» WHAT IS EXPECTED: Return the stretch of the listing from the line containing "green square: rotated 12 degrees clockwise" through the line containing "green cross: moved 3 px left", copied unchanged with both ends included. Leave the pictures out of your answer.

» RECORD SET:
⟨
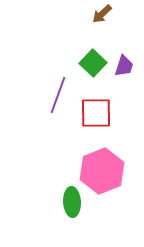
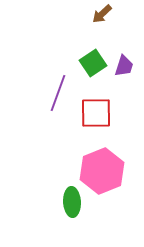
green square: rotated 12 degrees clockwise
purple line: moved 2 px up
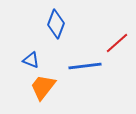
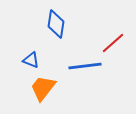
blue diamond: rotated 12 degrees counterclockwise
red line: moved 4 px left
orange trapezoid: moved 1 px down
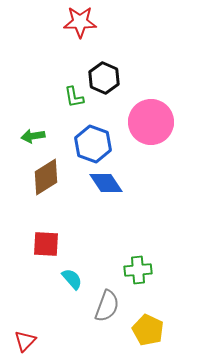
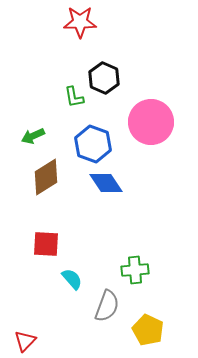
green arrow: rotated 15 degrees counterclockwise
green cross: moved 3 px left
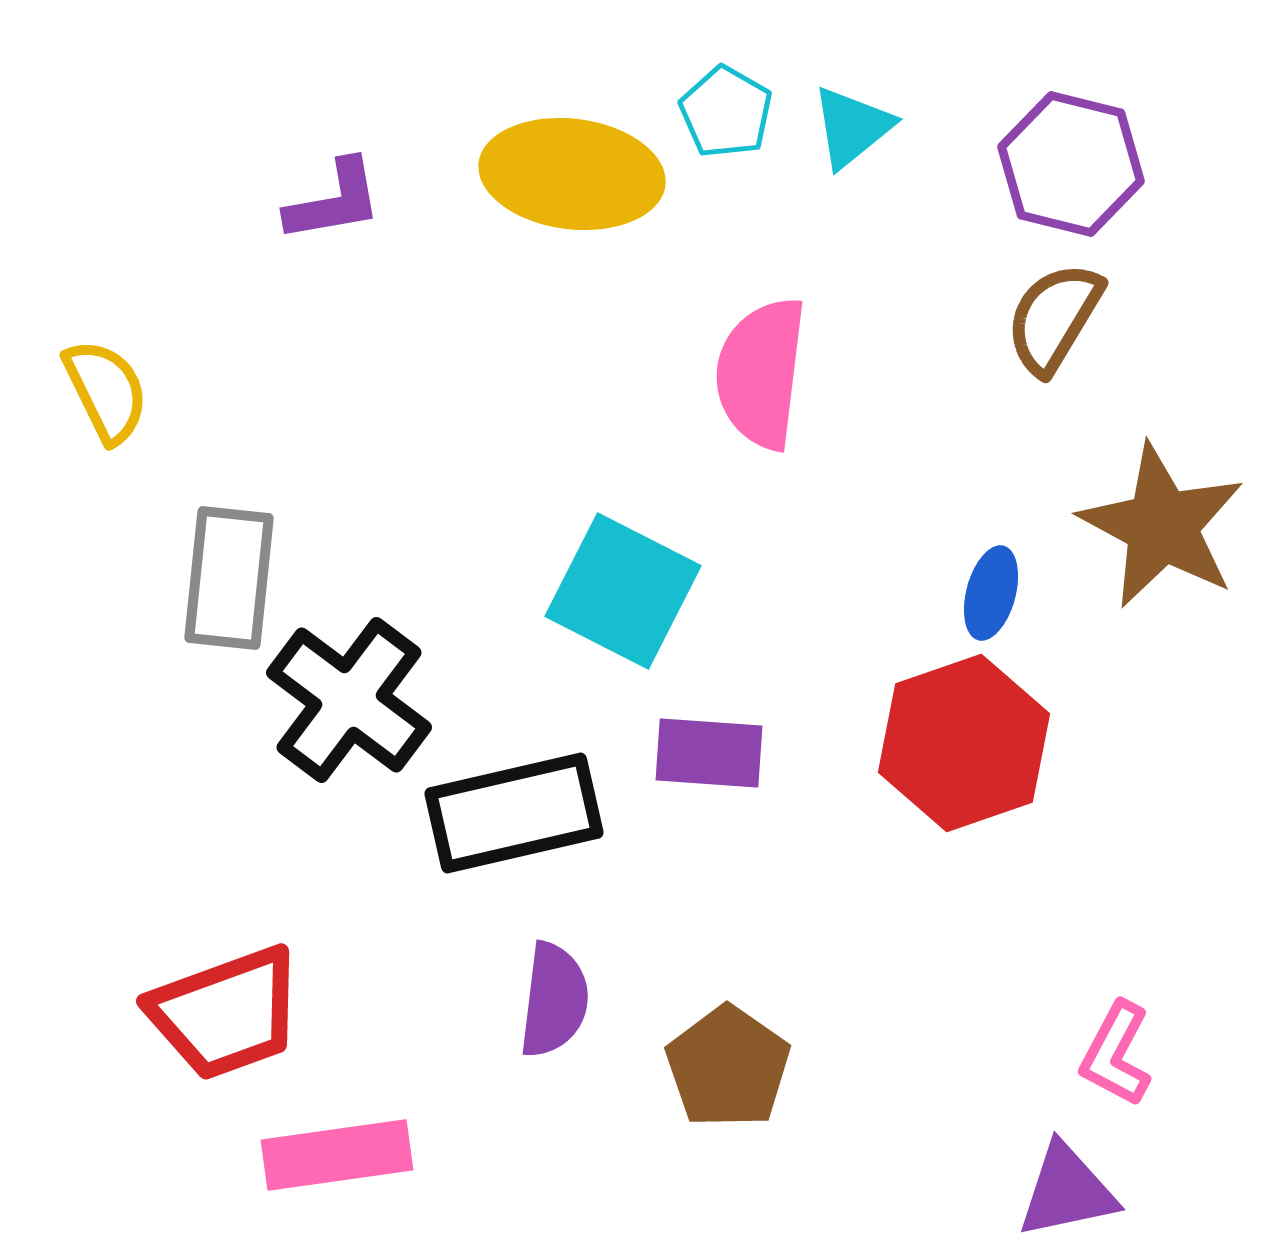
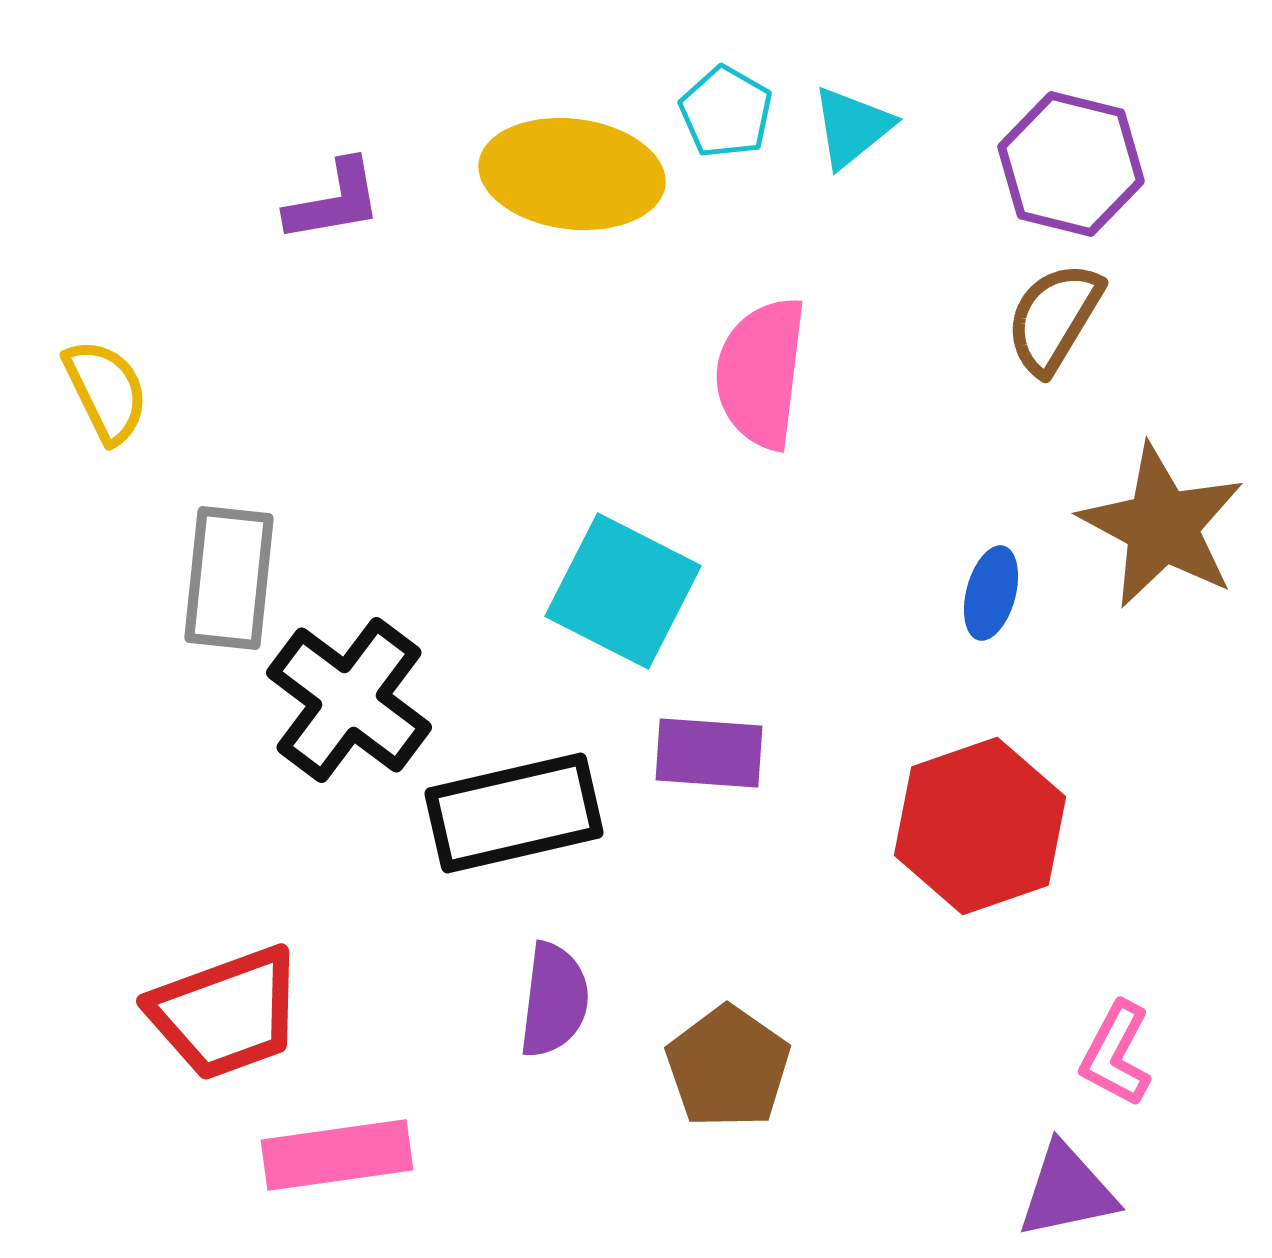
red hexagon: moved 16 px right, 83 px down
⟩
⟨
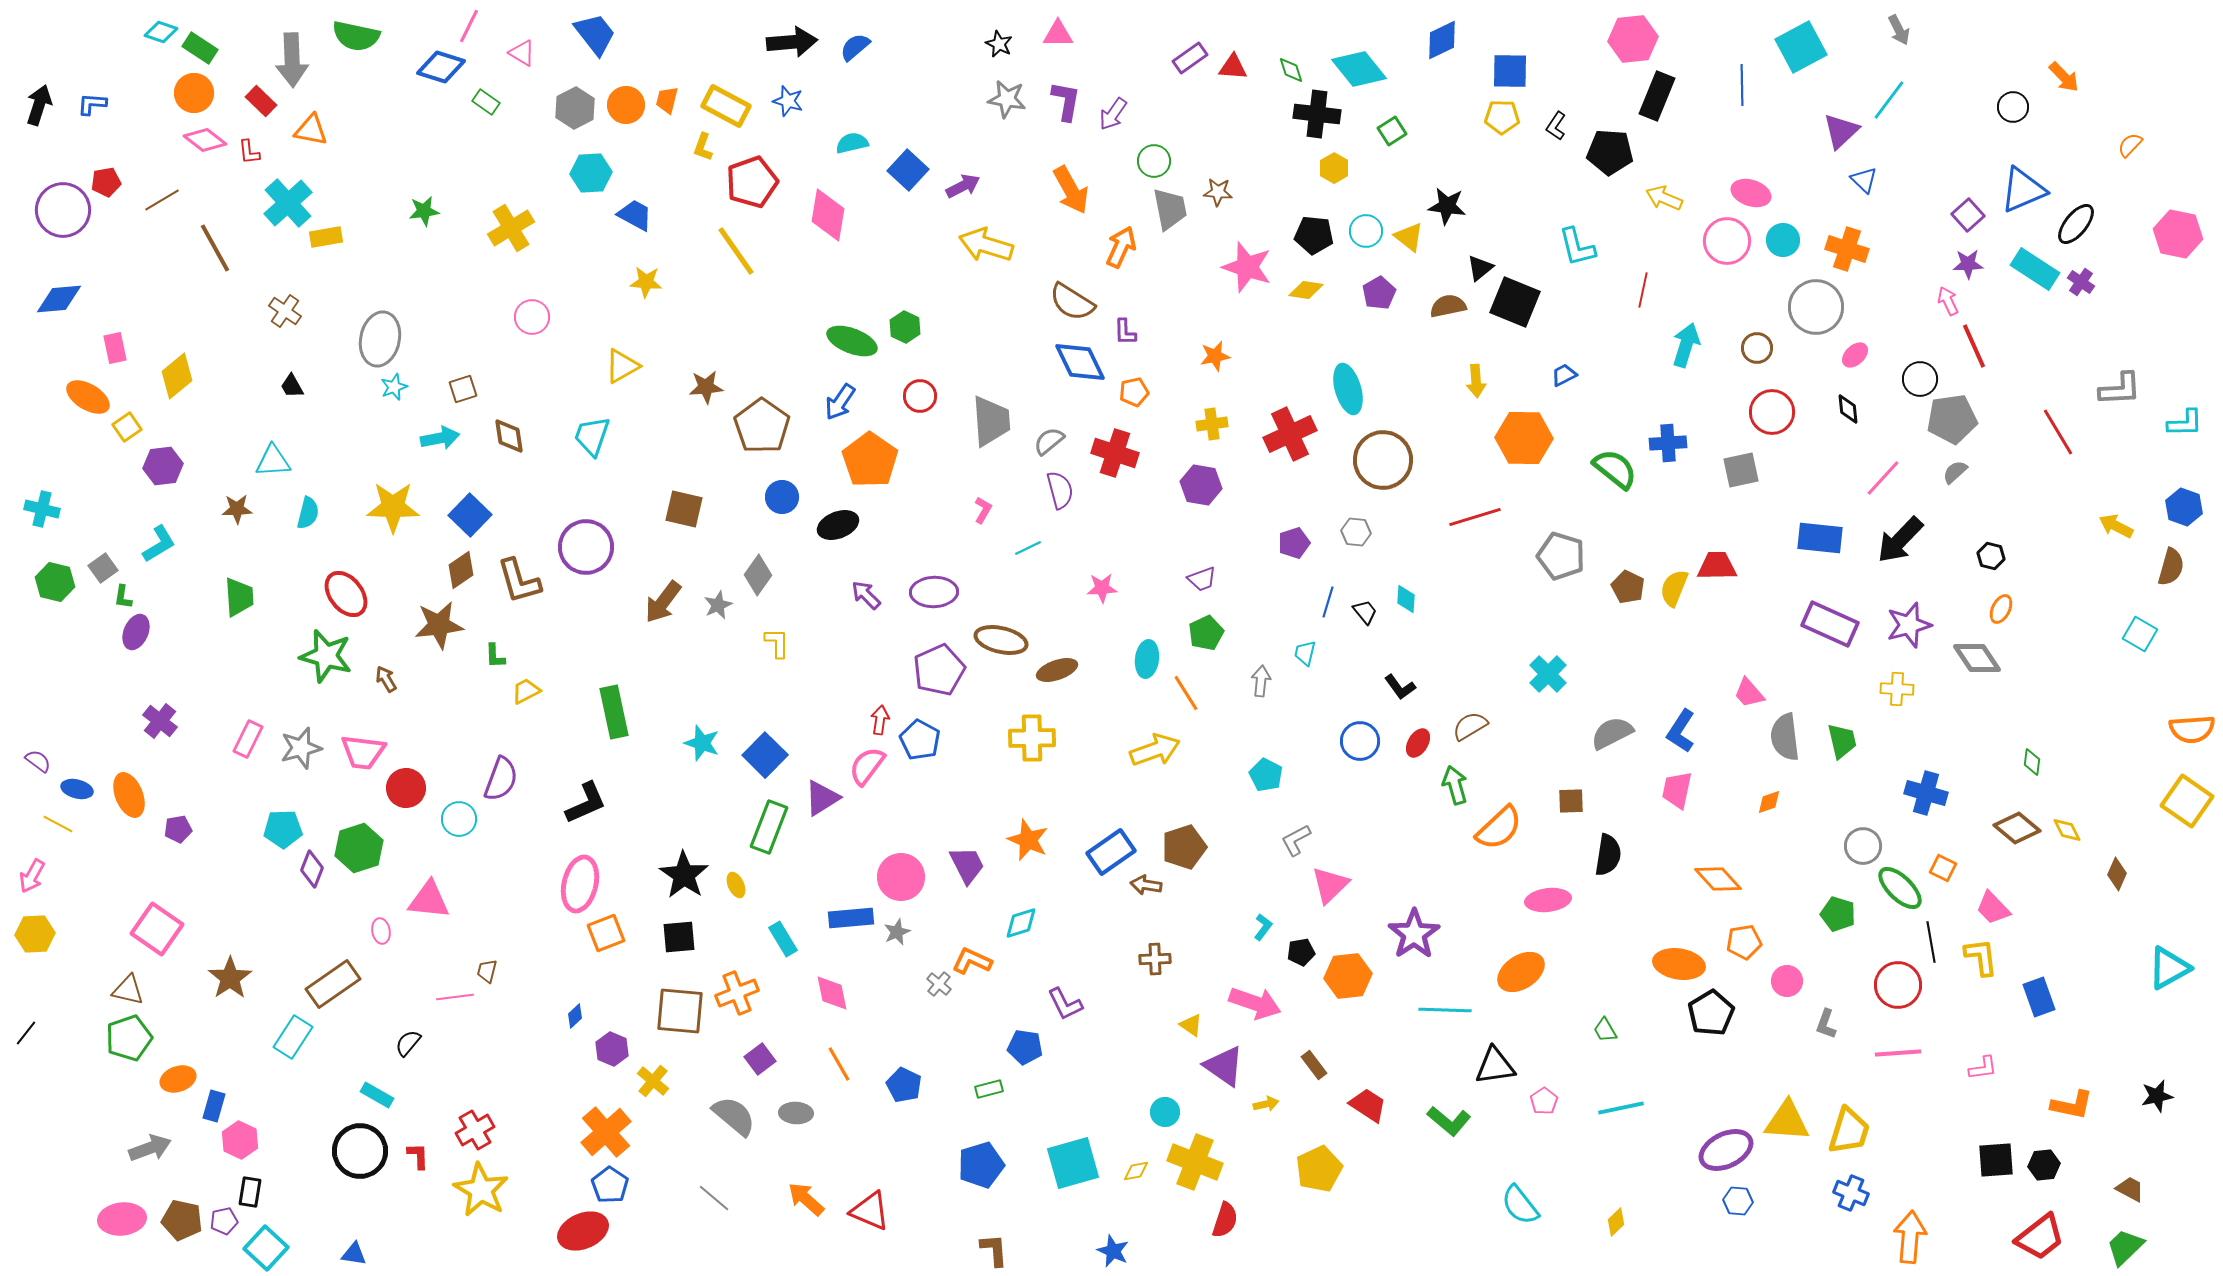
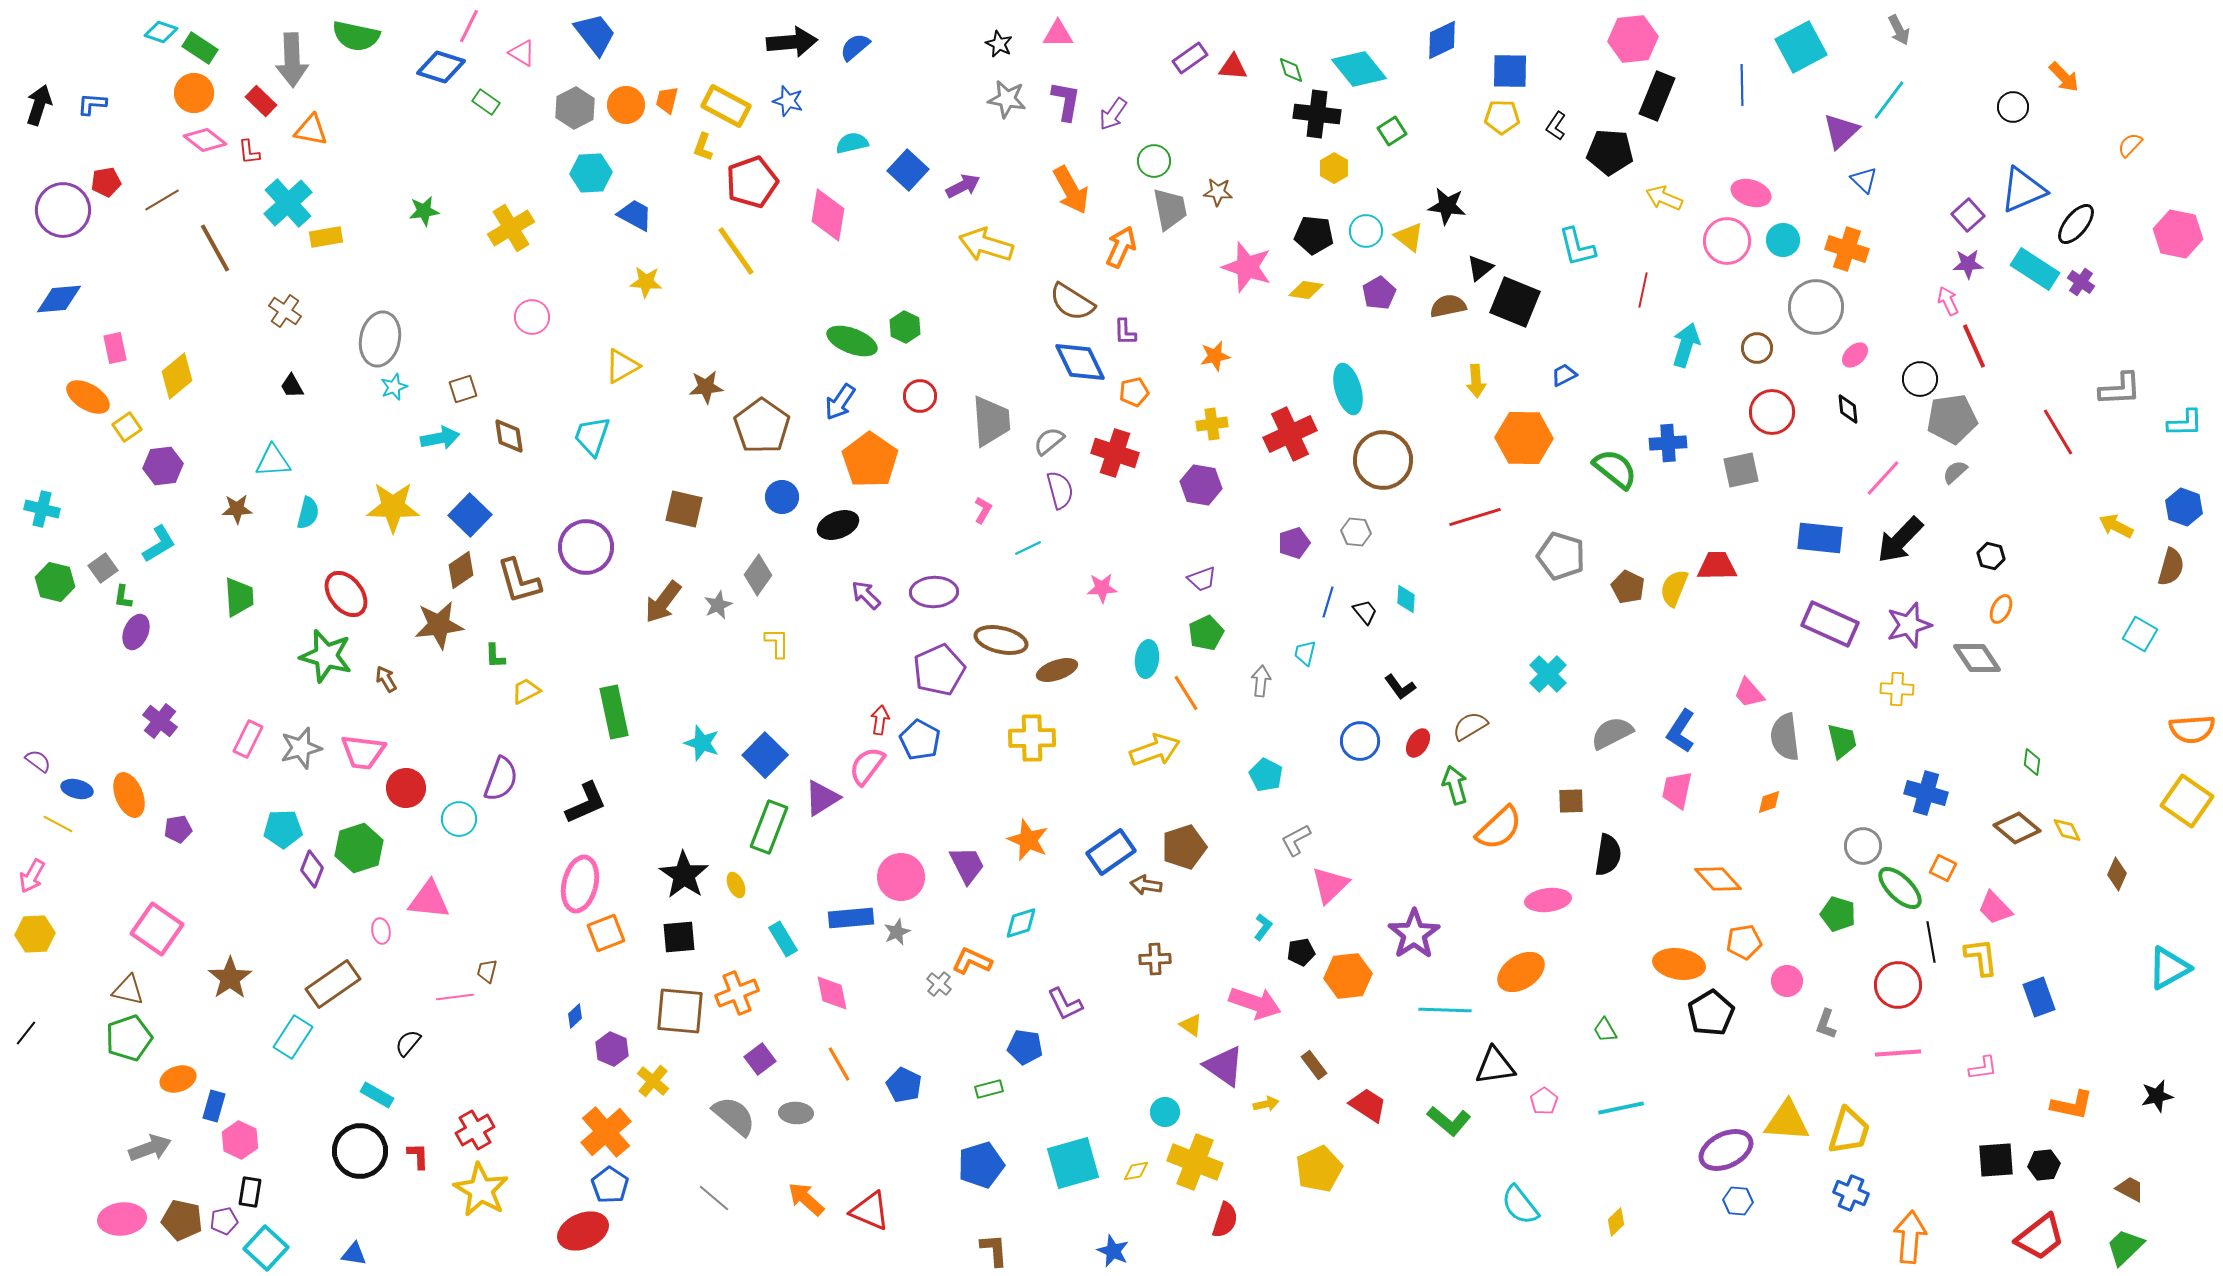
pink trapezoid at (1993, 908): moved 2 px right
⟩
» RESPONSE FOR THIS EXERCISE:
green square: rotated 12 degrees clockwise
purple line: moved 2 px up
blue diamond: rotated 12 degrees counterclockwise
red line: moved 4 px left
orange trapezoid: moved 1 px down
green arrow: rotated 15 degrees counterclockwise
green cross: moved 3 px left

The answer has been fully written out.